__PROBLEM TO SOLVE__:
Draw out every line with the word "pink" from the listing below.

__EXTRACTED ENTRIES__:
*****
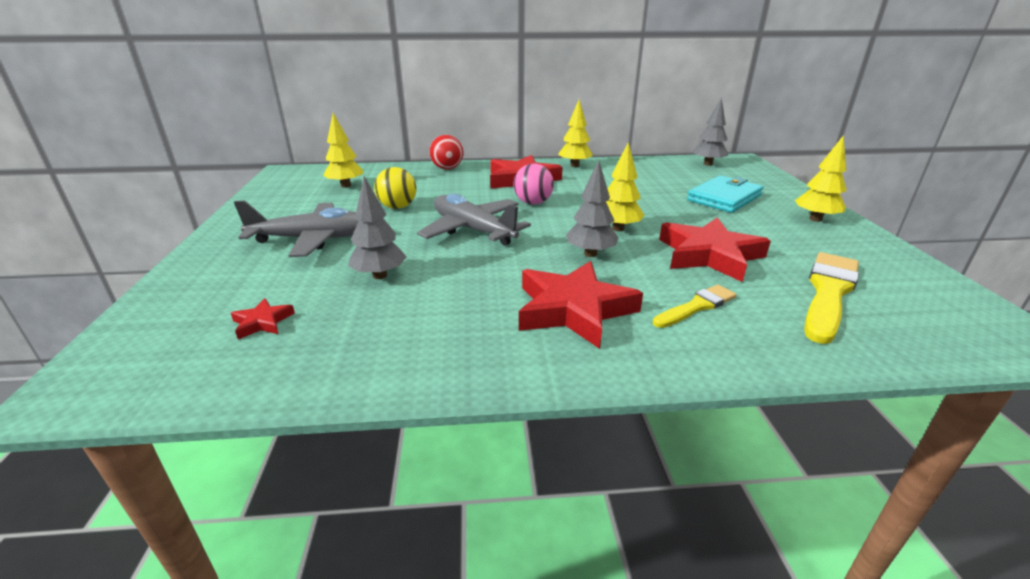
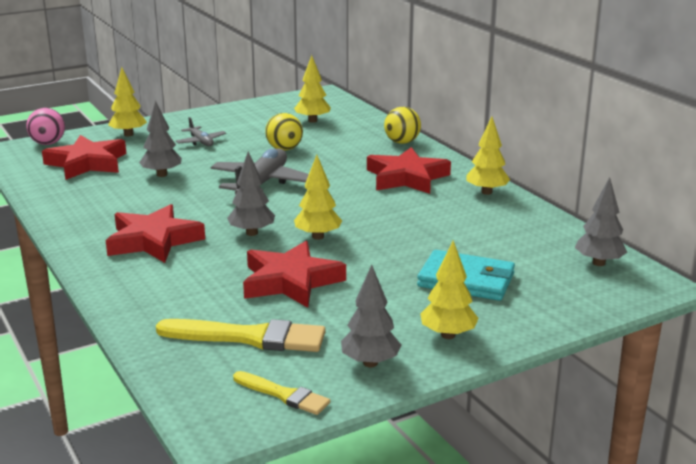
camera: 65 degrees right, 5 degrees down
(208, 277) = (128, 134): none -> yellow tree
(263, 322) = (87, 163): red star -> red star, size x2.23
(313, 239) = (201, 142): grey plane -> grey plane, size x0.53
(447, 168) = (402, 142): red ball -> yellow ball
(533, 203) = (347, 193): pink ball -> pink ball (48, 143)
(696, 306) = (185, 282): yellow brush -> yellow brush (284, 395)
(868, 251) = (370, 363): none -> grey tree

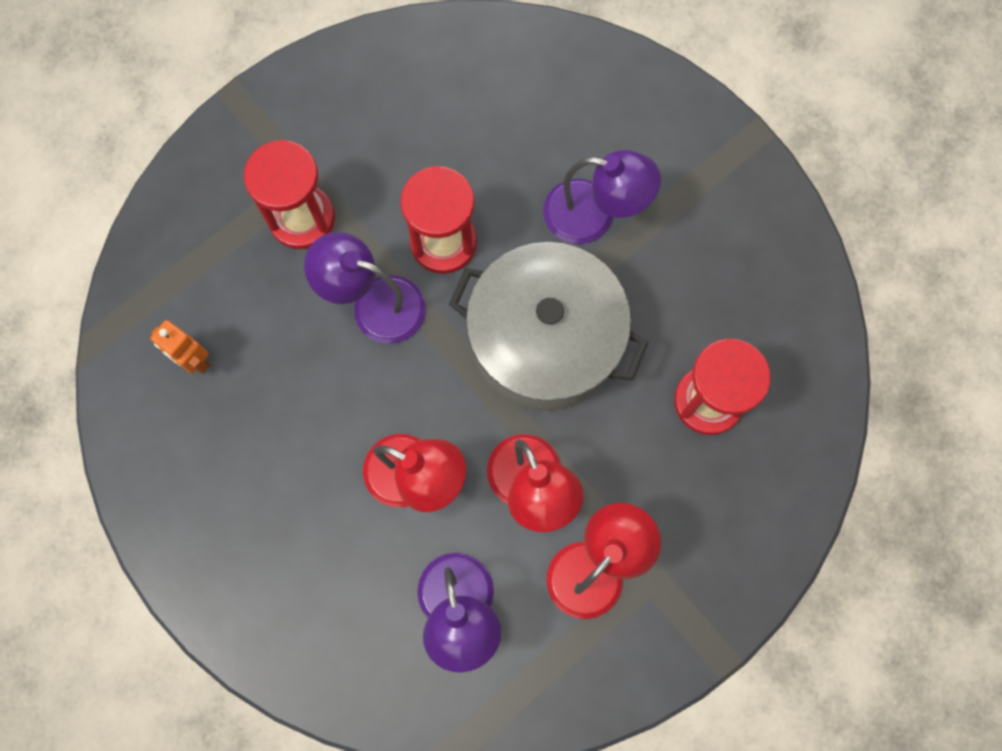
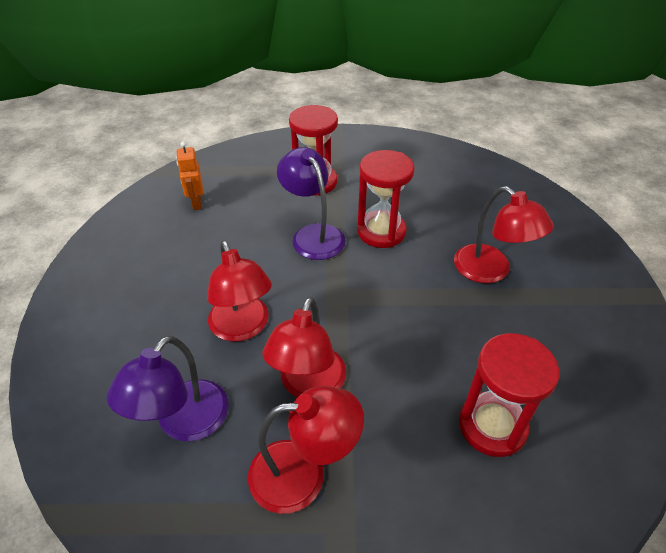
camera: 40 degrees right, 30 degrees down
(545, 340) = (399, 312): grey pot -> none
(594, 215) = (490, 271): purple lamp -> red lamp

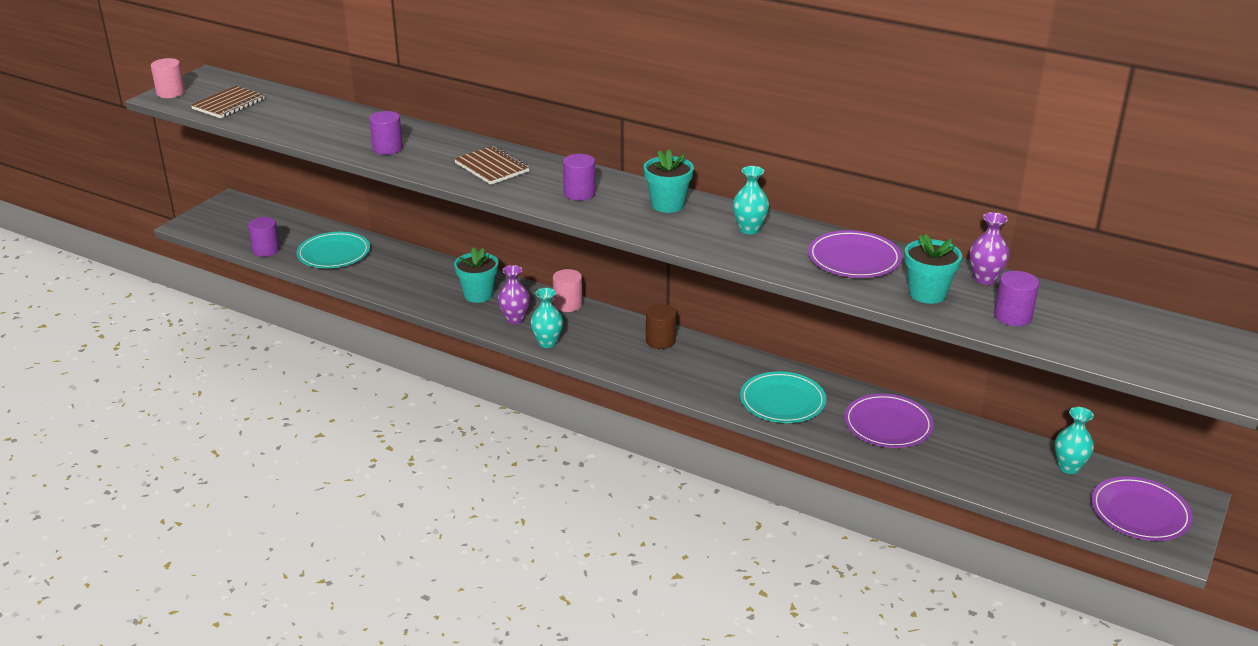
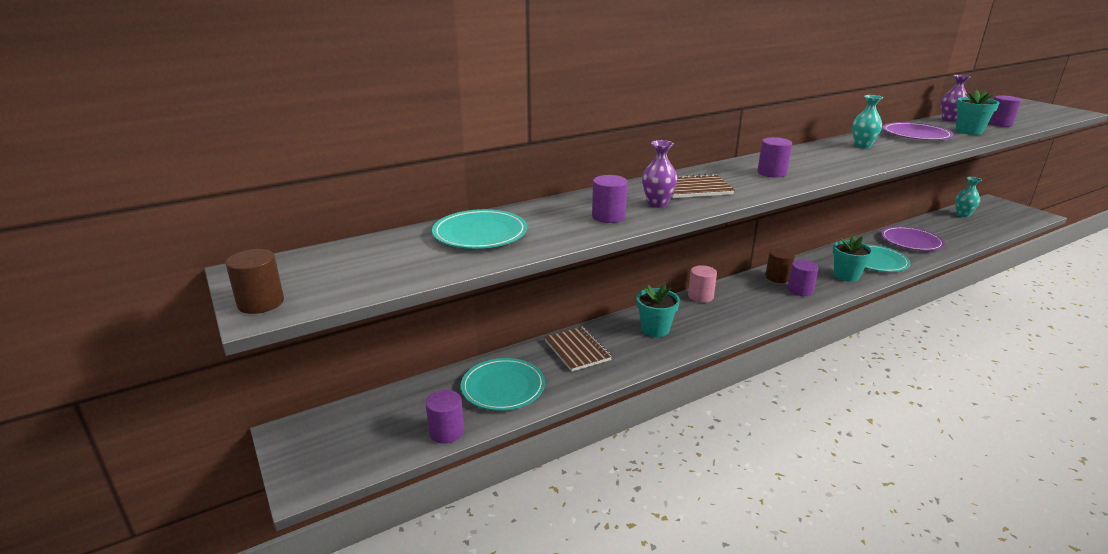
camera: 60 degrees left, 5 degrees down
(171, 93) = (261, 303): pink cylinder -> brown cylinder
(229, 104) = (368, 272): brown notebook -> brown notebook (577, 350)
(316, 116) = (480, 233): none -> turquoise plate
(515, 319) = (709, 323): purple vase -> purple vase (657, 204)
(547, 343) = (757, 319): turquoise vase -> none
(640, 359) = (800, 290): none -> purple cylinder
(668, 204) = (809, 156): turquoise flower pot -> turquoise flower pot (846, 276)
(1140, 512) = (1007, 213): purple plate -> none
*****
__OUTPUT FOR THIS TASK__:
(533, 203) = (347, 193): pink ball -> pink ball (48, 143)
(171, 93) = (261, 303): pink cylinder -> brown cylinder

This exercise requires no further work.